## [Required action]
The answer is a stretch of the material below, returned exactly: the line containing "camera: 45 degrees right, 0 degrees up", the line containing "(313, 364) = (348, 571): turquoise", and all lines between.

## [Listed entries]
* * * * * * * * *

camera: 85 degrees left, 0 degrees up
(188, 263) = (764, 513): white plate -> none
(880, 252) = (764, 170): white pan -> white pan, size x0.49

* * * * * * * * *

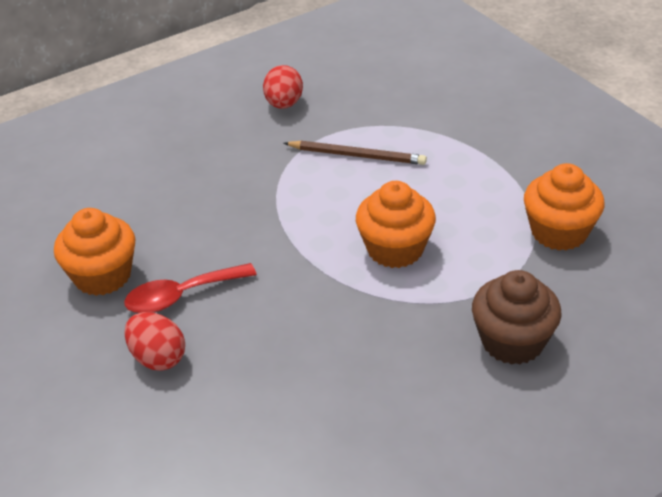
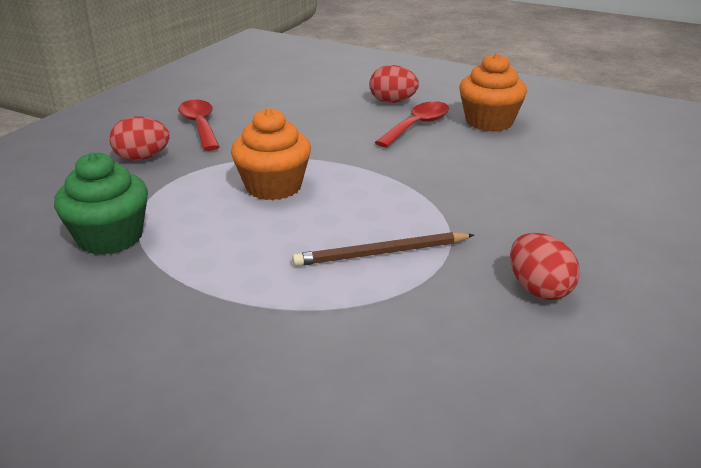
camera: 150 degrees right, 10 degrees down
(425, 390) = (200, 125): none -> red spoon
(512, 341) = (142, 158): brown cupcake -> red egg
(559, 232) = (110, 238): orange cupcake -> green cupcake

* * * * * * * * *

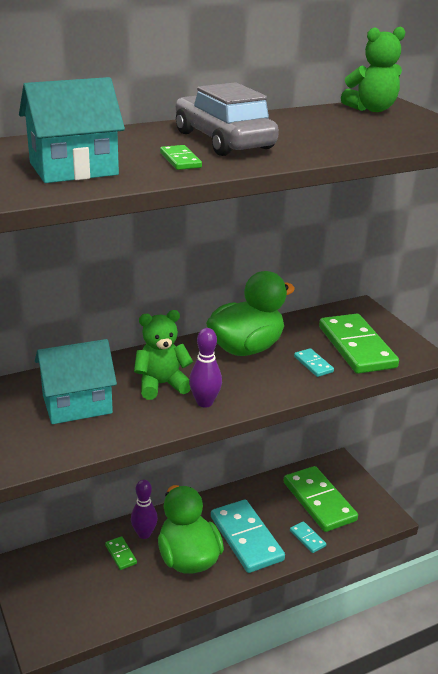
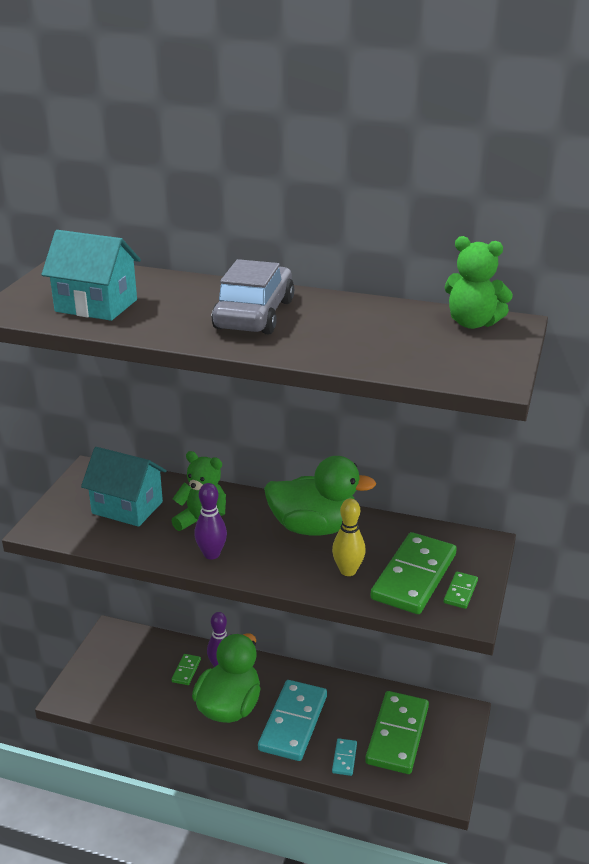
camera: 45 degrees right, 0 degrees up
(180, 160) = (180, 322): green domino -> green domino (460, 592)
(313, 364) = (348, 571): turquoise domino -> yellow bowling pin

* * * * * * * * *

## [Reply]
camera: 45 degrees right, 0 degrees up
(180, 160) = (180, 322): green domino -> green domino (460, 592)
(313, 364) = (348, 571): turquoise domino -> yellow bowling pin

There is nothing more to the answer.